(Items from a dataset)
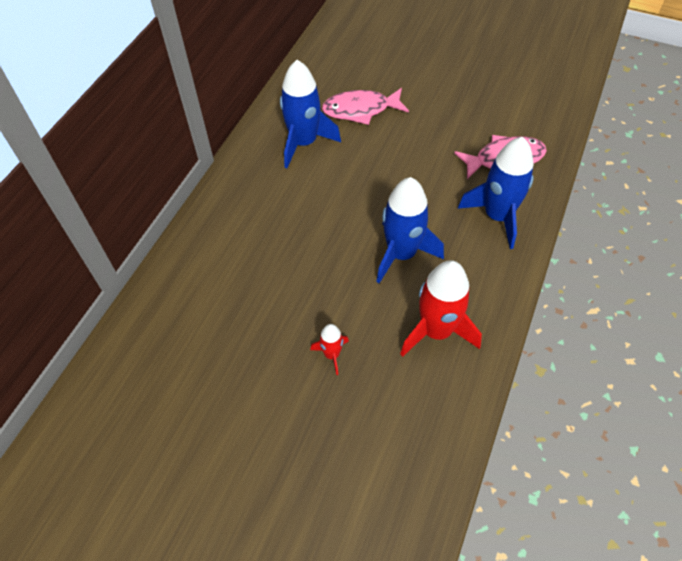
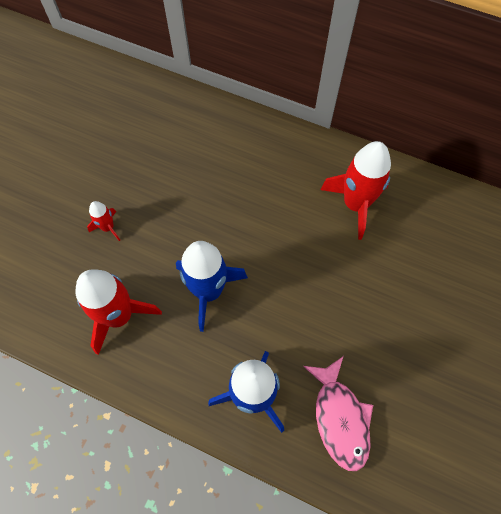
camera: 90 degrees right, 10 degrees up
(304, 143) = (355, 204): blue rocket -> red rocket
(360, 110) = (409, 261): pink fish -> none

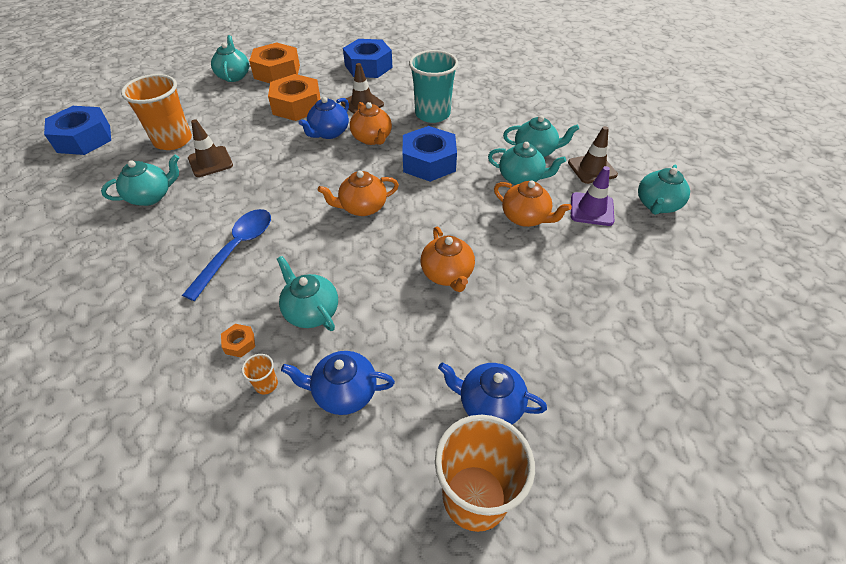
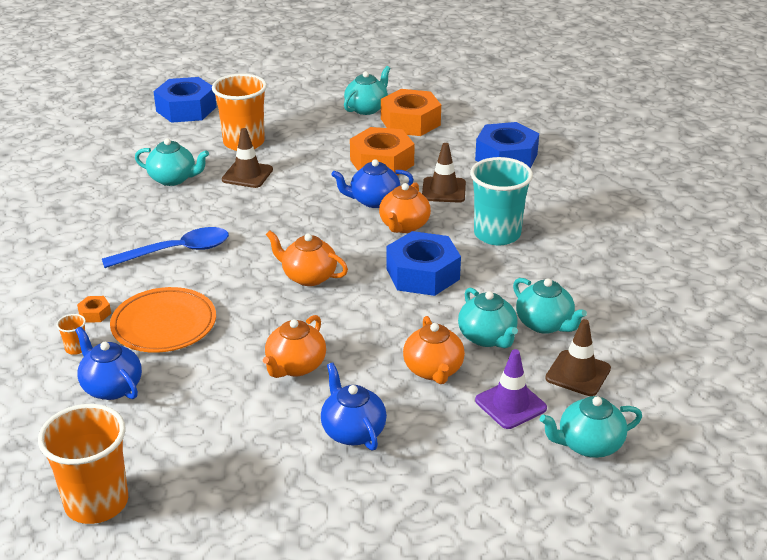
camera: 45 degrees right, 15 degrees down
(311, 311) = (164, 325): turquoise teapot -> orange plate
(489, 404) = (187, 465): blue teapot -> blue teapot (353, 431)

**Task directions:** Transcribe each entry above without alteration, but keep the pictures out.

**Exercise response:**
camera: 90 degrees right, 10 degrees up
(304, 143) = (355, 204): blue rocket -> red rocket
(360, 110) = (409, 261): pink fish -> none

camera: 45 degrees right, 15 degrees down
(311, 311) = (164, 325): turquoise teapot -> orange plate
(489, 404) = (187, 465): blue teapot -> blue teapot (353, 431)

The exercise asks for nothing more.